### DATASET CONTENT
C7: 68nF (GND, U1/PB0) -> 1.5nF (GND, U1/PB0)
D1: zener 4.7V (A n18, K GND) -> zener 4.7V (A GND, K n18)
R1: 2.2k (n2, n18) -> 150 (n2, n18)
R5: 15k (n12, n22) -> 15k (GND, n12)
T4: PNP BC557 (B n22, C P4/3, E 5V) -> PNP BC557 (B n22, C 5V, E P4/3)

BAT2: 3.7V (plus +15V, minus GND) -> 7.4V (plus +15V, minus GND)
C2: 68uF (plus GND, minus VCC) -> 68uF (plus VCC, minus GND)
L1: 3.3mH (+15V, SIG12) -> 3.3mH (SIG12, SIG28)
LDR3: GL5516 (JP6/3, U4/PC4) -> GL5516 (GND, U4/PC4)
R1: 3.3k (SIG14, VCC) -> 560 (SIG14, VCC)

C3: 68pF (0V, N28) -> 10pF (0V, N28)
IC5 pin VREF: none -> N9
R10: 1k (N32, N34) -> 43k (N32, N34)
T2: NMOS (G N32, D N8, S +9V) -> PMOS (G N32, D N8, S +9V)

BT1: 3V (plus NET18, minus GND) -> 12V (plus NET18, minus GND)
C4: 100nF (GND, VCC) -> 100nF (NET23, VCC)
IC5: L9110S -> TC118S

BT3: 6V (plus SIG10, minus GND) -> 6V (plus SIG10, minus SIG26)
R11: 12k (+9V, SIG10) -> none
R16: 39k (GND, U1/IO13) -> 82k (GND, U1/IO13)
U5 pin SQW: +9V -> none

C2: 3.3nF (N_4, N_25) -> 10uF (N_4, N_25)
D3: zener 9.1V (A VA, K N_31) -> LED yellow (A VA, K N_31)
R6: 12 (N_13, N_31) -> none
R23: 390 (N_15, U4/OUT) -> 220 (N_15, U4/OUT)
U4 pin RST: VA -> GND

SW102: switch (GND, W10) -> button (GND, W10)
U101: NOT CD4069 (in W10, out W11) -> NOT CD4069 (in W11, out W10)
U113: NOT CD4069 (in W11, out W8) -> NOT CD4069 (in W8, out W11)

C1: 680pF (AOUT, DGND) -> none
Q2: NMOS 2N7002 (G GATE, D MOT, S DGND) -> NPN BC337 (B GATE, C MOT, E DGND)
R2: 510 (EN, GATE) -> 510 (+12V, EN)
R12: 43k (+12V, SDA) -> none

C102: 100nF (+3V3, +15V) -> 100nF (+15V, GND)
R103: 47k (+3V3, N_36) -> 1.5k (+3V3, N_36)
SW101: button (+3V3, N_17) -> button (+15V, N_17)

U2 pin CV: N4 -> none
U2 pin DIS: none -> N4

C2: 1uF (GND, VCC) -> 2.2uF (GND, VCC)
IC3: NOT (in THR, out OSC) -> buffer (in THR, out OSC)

### WHAT NEEDS TO BE DONE
Nothing should be left out: copy the material exactly.

### OUTPUT FOR THIS EXERCISE
C7: 68nF (GND, U1/PB0) -> 1.5nF (GND, U1/PB0)
D1: zener 4.7V (A n18, K GND) -> zener 4.7V (A GND, K n18)
R1: 2.2k (n2, n18) -> 150 (n2, n18)
R5: 15k (n12, n22) -> 15k (GND, n12)
T4: PNP BC557 (B n22, C P4/3, E 5V) -> PNP BC557 (B n22, C 5V, E P4/3)

BAT2: 3.7V (plus +15V, minus GND) -> 7.4V (plus +15V, minus GND)
C2: 68uF (plus GND, minus VCC) -> 68uF (plus VCC, minus GND)
L1: 3.3mH (+15V, SIG12) -> 3.3mH (SIG12, SIG28)
LDR3: GL5516 (JP6/3, U4/PC4) -> GL5516 (GND, U4/PC4)
R1: 3.3k (SIG14, VCC) -> 560 (SIG14, VCC)

C3: 68pF (0V, N28) -> 10pF (0V, N28)
IC5 pin VREF: none -> N9
R10: 1k (N32, N34) -> 43k (N32, N34)
T2: NMOS (G N32, D N8, S +9V) -> PMOS (G N32, D N8, S +9V)

BT1: 3V (plus NET18, minus GND) -> 12V (plus NET18, minus GND)
C4: 100nF (GND, VCC) -> 100nF (NET23, VCC)
IC5: L9110S -> TC118S

BT3: 6V (plus SIG10, minus GND) -> 6V (plus SIG10, minus SIG26)
R11: 12k (+9V, SIG10) -> none
R16: 39k (GND, U1/IO13) -> 82k (GND, U1/IO13)
U5 pin SQW: +9V -> none

C2: 3.3nF (N_4, N_25) -> 10uF (N_4, N_25)
D3: zener 9.1V (A VA, K N_31) -> LED yellow (A VA, K N_31)
R6: 12 (N_13, N_31) -> none
R23: 390 (N_15, U4/OUT) -> 220 (N_15, U4/OUT)
U4 pin RST: VA -> GND

SW102: switch (GND, W10) -> button (GND, W10)
U101: NOT CD4069 (in W10, out W11) -> NOT CD4069 (in W11, out W10)
U113: NOT CD4069 (in W11, out W8) -> NOT CD4069 (in W8, out W11)

C1: 680pF (AOUT, DGND) -> none
Q2: NMOS 2N7002 (G GATE, D MOT, S DGND) -> NPN BC337 (B GATE, C MOT, E DGND)
R2: 510 (EN, GATE) -> 510 (+12V, EN)
R12: 43k (+12V, SDA) -> none

C102: 100nF (+3V3, +15V) -> 100nF (+15V, GND)
R103: 47k (+3V3, N_36) -> 1.5k (+3V3, N_36)
SW101: button (+3V3, N_17) -> button (+15V, N_17)

U2 pin CV: N4 -> none
U2 pin DIS: none -> N4

C2: 1uF (GND, VCC) -> 2.2uF (GND, VCC)
IC3: NOT (in THR, out OSC) -> buffer (in THR, out OSC)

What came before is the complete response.